• **Your instructions**
If a line below contains the string "turquesa", copy it out.

*** Opening of Data section ***

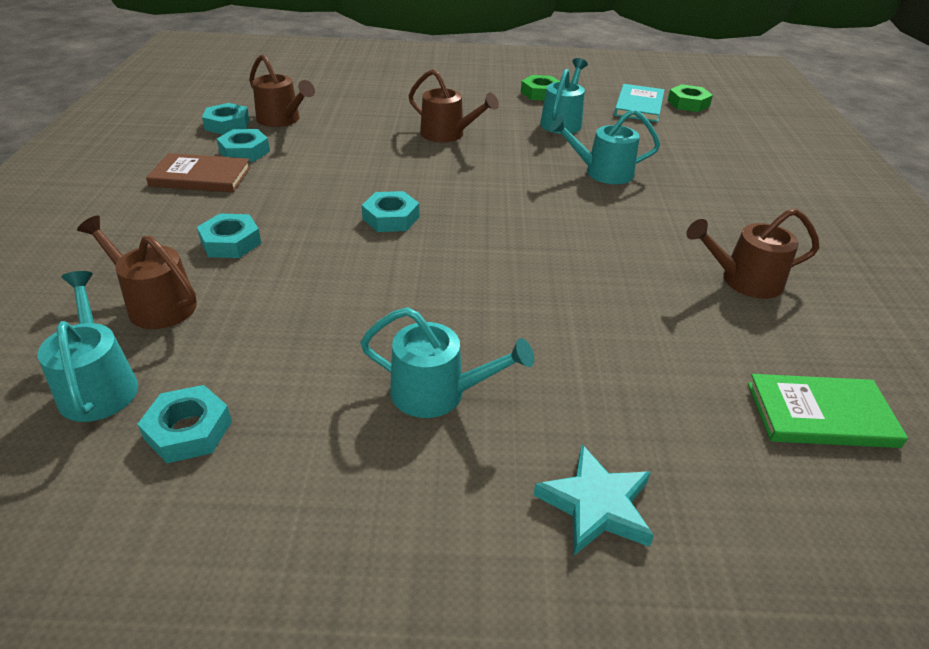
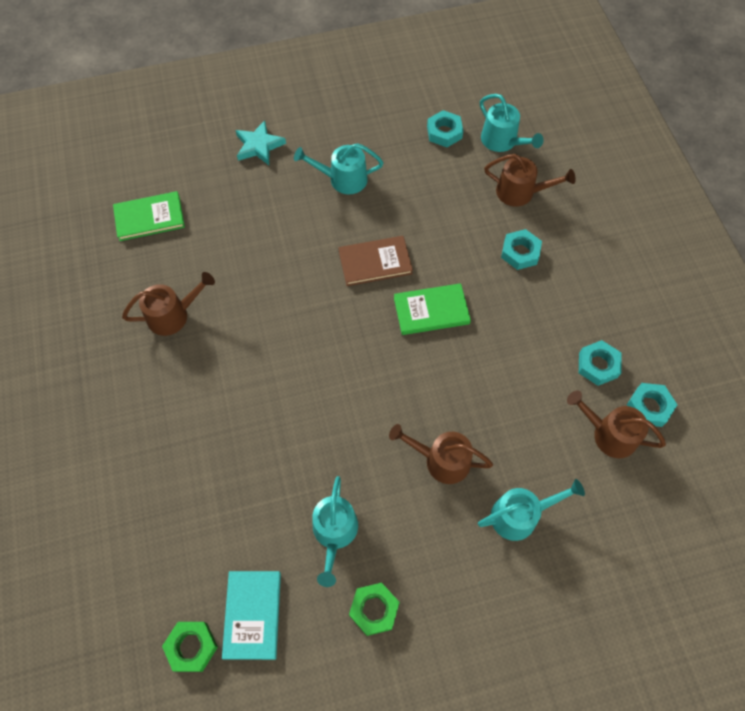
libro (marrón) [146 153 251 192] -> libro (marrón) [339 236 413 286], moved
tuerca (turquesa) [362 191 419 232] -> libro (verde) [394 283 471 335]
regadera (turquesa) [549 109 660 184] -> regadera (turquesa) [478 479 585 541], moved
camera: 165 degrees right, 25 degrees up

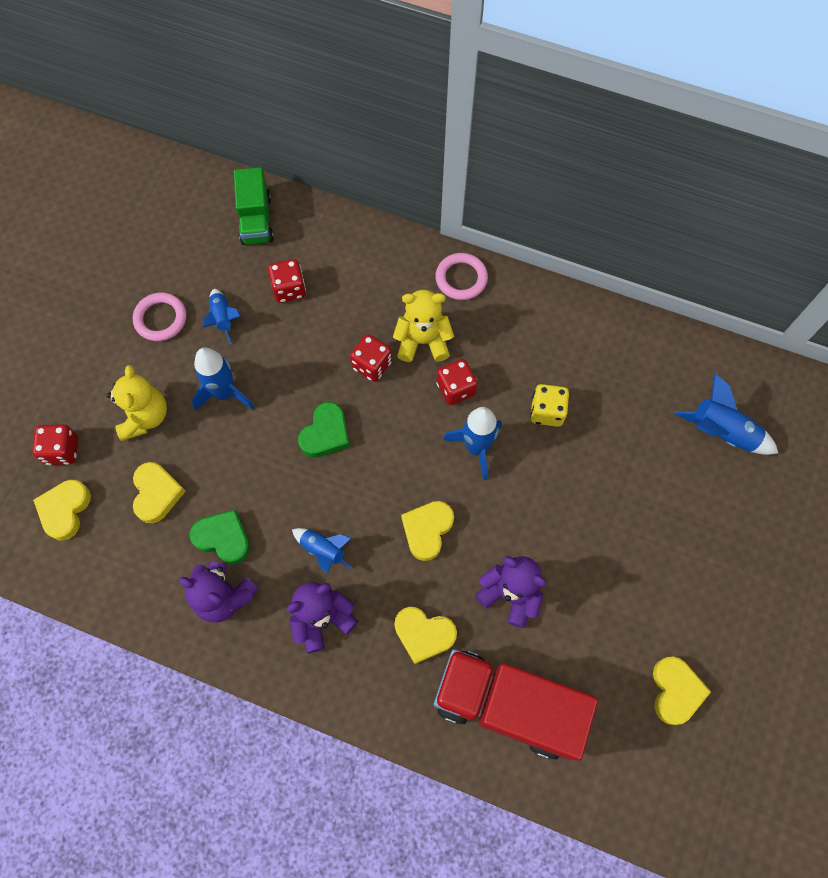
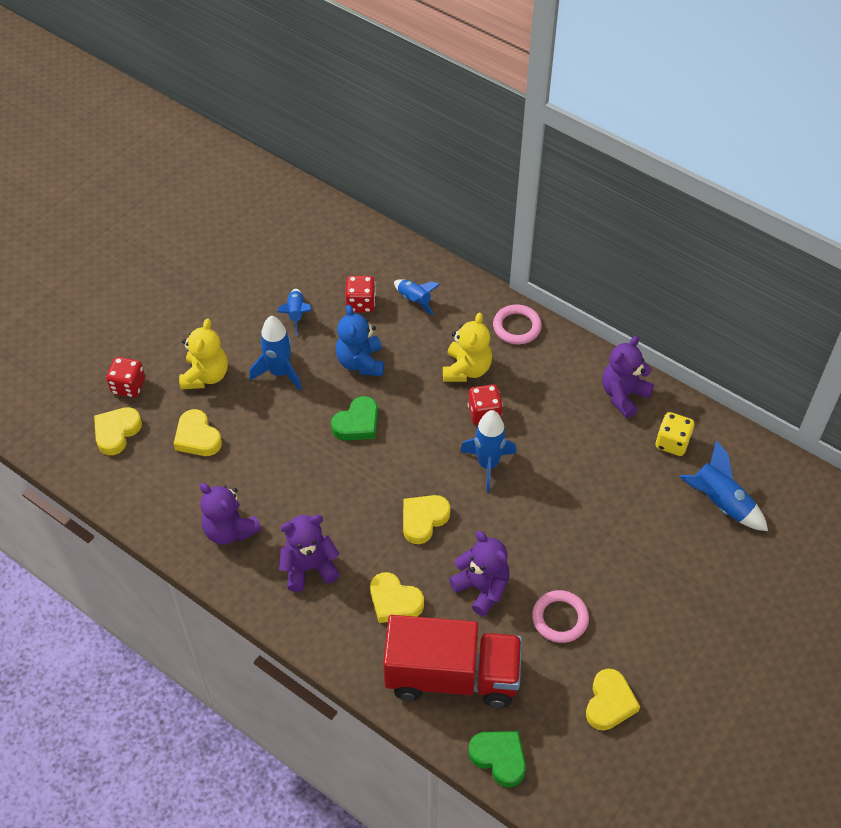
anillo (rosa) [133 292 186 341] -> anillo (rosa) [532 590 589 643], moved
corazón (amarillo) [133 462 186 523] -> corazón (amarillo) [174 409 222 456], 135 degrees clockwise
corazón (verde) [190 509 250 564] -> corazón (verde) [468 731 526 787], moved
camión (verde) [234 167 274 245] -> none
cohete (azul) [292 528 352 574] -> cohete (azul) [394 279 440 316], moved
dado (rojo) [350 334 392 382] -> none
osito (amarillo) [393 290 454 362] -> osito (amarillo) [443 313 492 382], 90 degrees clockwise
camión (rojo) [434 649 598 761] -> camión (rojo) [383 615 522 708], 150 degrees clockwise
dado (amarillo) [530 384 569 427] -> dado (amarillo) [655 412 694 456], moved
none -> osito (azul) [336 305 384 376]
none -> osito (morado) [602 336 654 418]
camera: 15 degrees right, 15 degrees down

*** Close of Data section ***
*** Opening of Data section ***

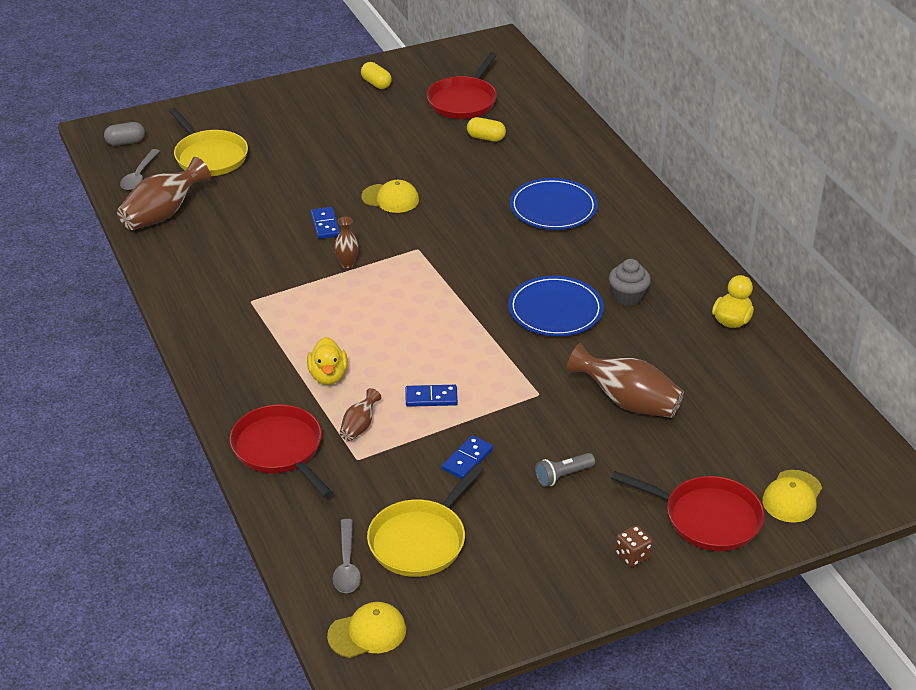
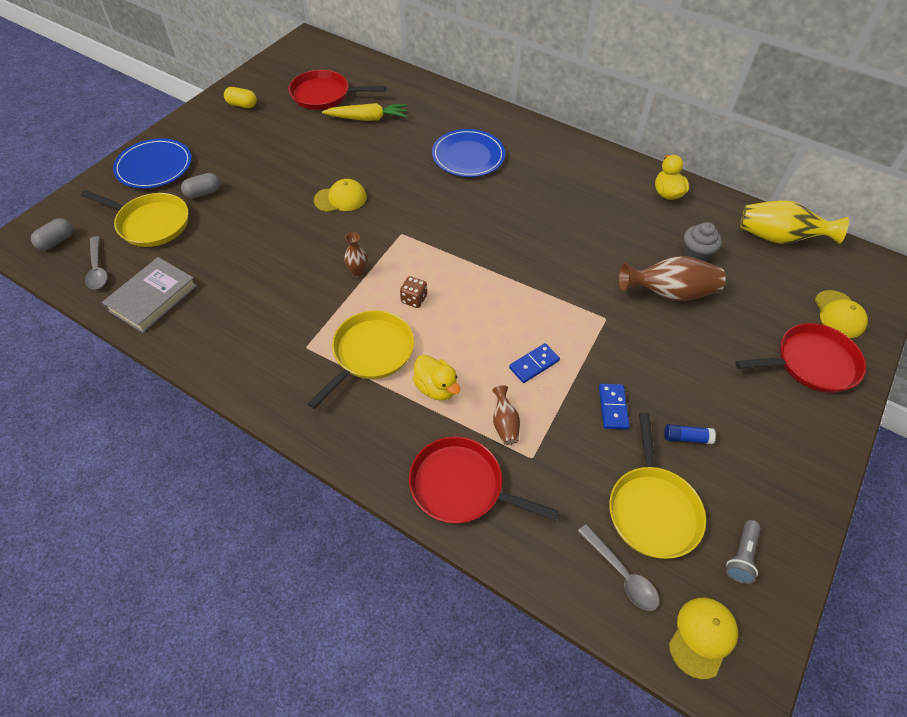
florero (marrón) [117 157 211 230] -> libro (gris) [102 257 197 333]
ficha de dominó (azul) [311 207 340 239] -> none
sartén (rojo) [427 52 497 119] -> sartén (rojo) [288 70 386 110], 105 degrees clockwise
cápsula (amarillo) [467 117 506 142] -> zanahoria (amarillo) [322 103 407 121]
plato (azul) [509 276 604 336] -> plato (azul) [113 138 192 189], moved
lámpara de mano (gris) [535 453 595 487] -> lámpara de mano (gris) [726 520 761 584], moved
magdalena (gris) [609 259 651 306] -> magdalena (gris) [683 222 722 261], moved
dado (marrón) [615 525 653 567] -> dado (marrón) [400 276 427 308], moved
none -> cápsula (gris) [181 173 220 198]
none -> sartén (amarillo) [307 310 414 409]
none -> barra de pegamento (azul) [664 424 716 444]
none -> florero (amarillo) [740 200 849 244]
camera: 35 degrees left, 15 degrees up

*** Close of Data section ***

• **Response to the task**
tuerca (turquesa) [362 191 419 232] -> libro (verde) [394 283 471 335]
regadera (turquesa) [549 109 660 184] -> regadera (turquesa) [478 479 585 541], moved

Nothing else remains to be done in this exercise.